WHAT TO WORK ON:
Pick out the lines below with "black" and list them.

DATASET RECORDS:
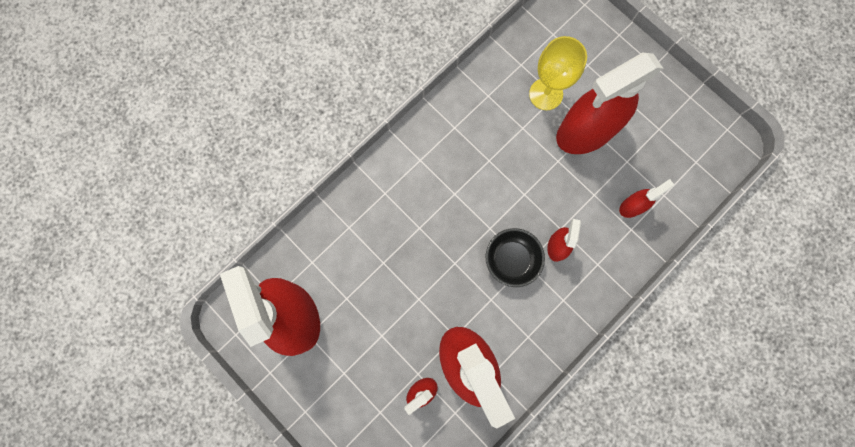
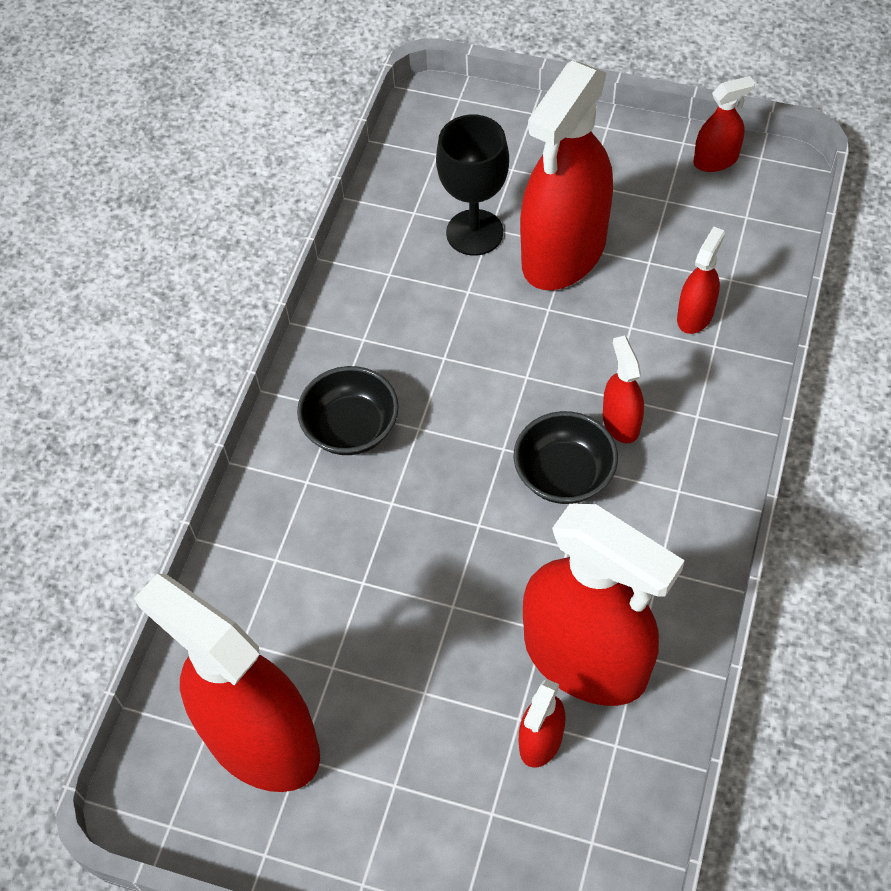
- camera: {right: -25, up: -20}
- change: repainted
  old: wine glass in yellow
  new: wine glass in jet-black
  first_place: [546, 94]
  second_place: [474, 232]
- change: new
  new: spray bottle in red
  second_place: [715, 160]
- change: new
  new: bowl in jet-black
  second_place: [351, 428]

ANSWER FOR THIS EXERCISE:
  new: wine glass in jet-black
  new: bowl in jet-black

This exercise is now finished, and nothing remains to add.